WHAT YOU HAVE TO DO | Each line of the data below from the one holding "BUZZER pin GND: none -> GND" to the one holding "RTC2 pin SQW: D10 -> A6", inclusive, is to be reproduced exactly; no other line belongs in the answer.

RECORDS SHOWN |

=-=-=-=-=

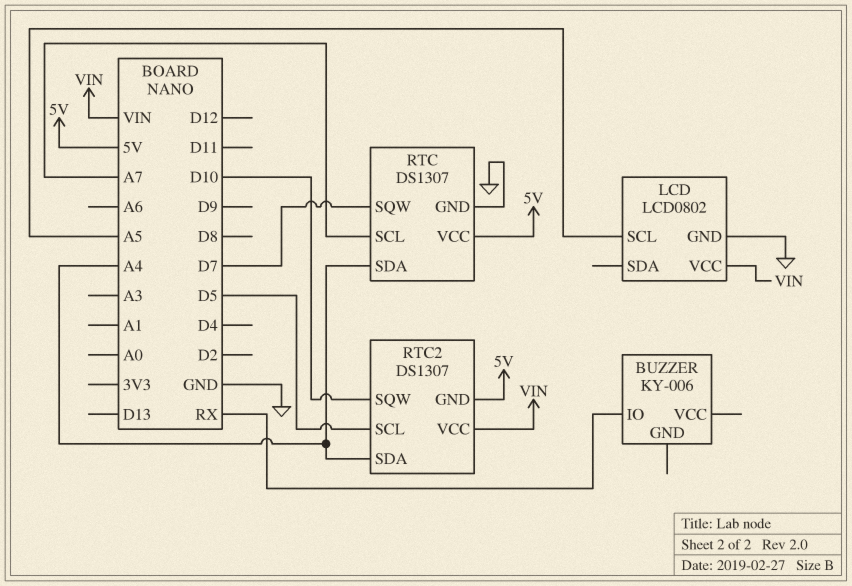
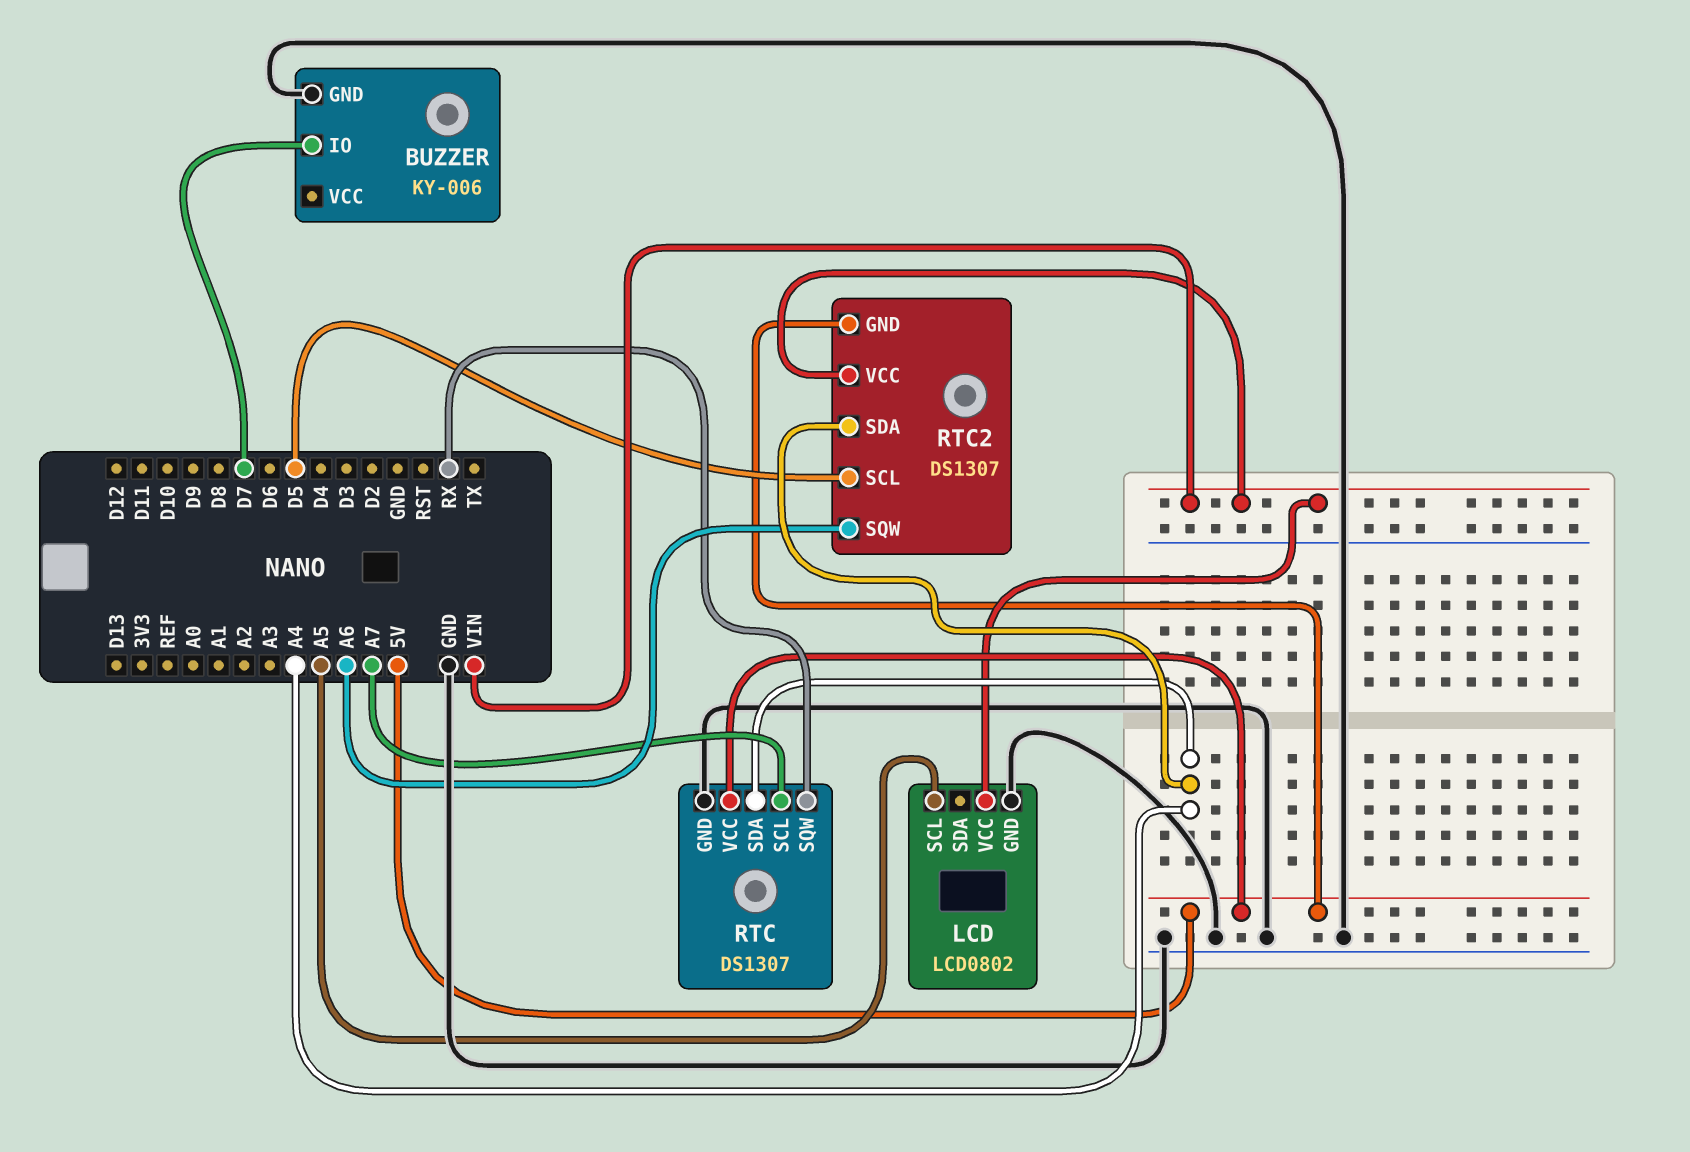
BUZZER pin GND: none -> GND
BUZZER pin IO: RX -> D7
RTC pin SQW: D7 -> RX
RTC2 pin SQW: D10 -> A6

=-=-=-=-=

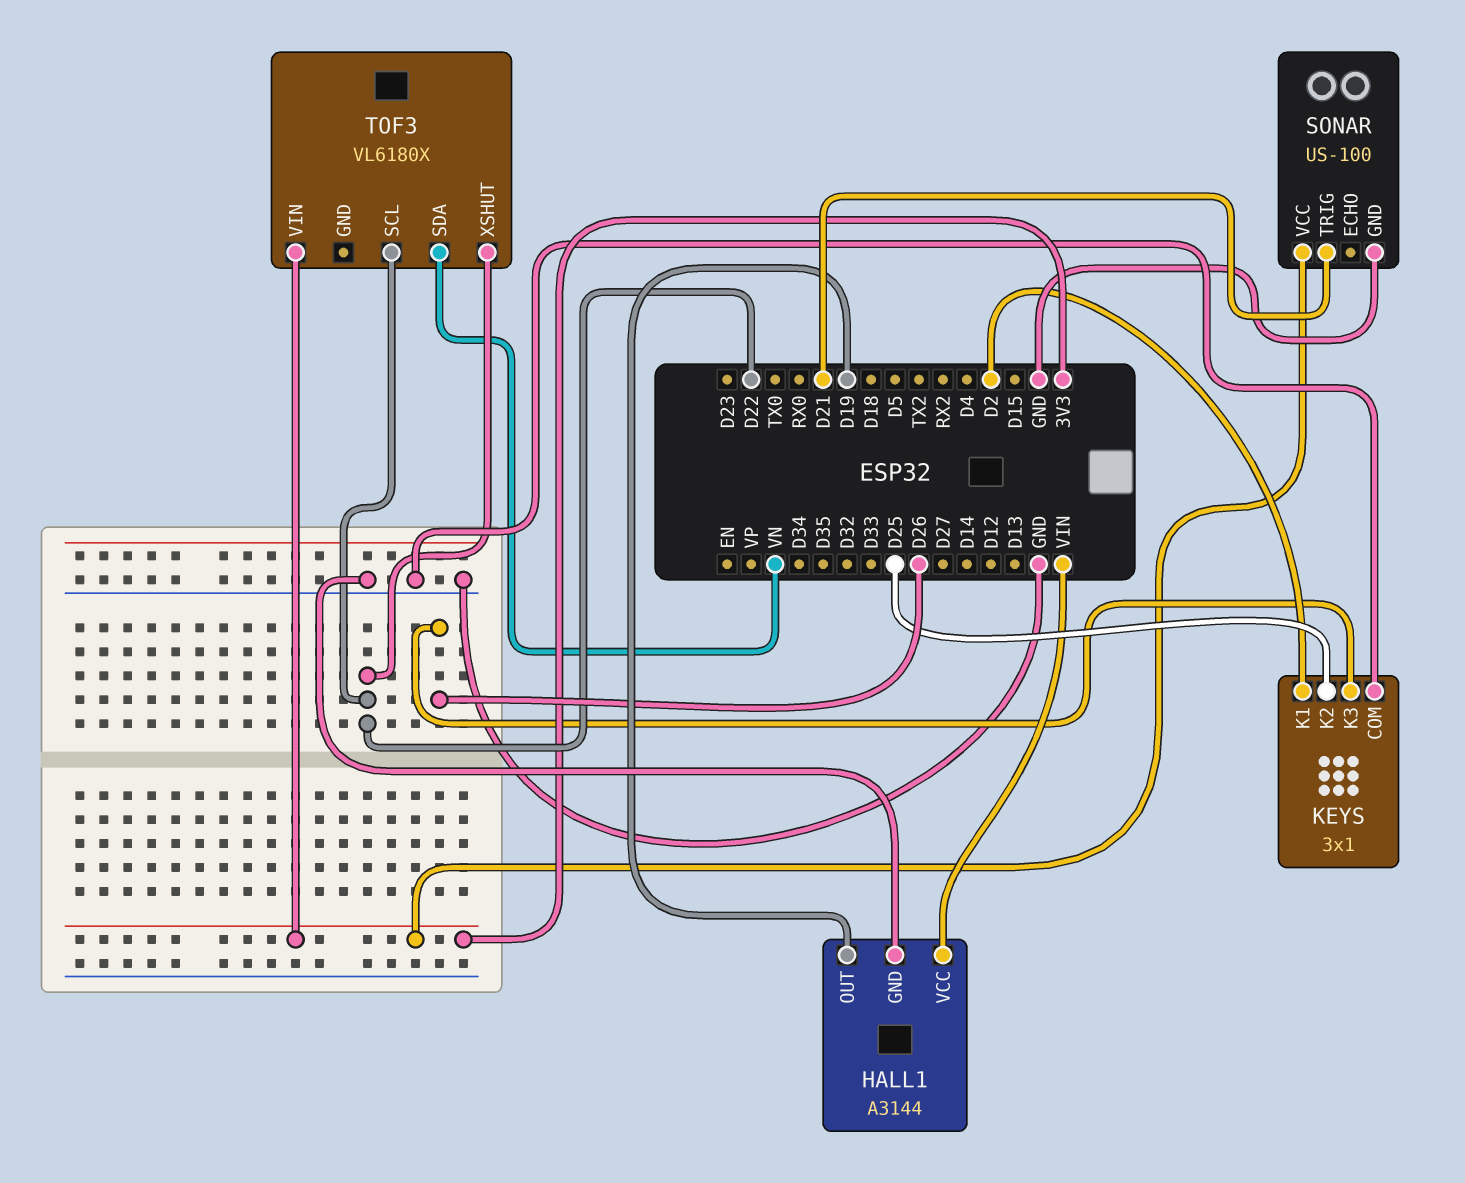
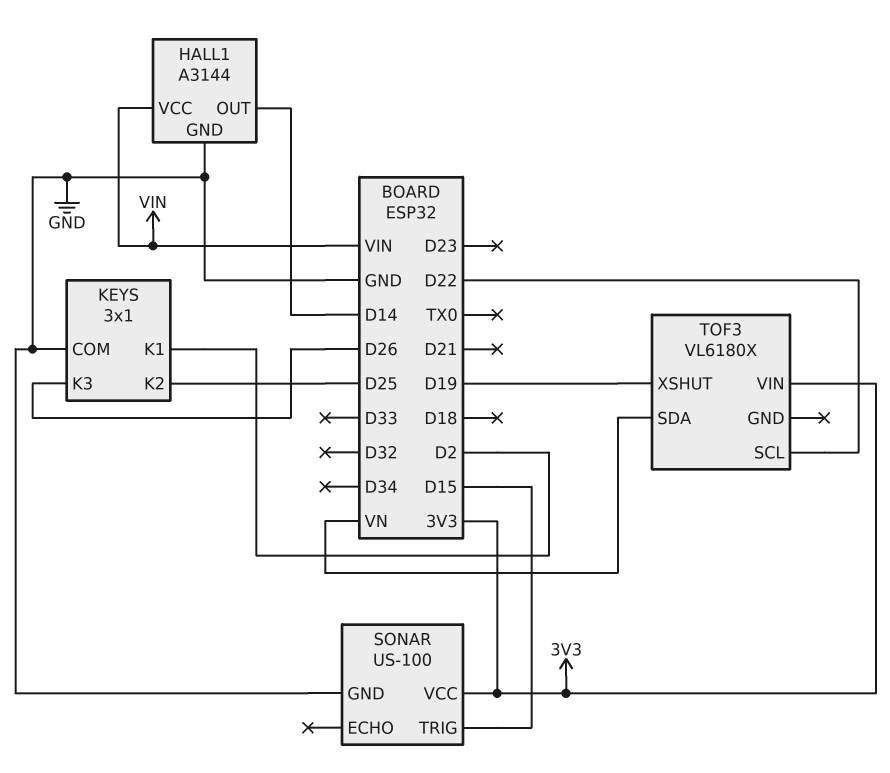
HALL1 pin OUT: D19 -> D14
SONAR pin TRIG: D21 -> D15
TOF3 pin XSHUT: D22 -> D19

=-=-=-=-=

EXPECTED ANSWER |
BUZZER pin GND: none -> GND
BUZZER pin IO: RX -> D7
RTC pin SQW: D7 -> RX
RTC2 pin SQW: D10 -> A6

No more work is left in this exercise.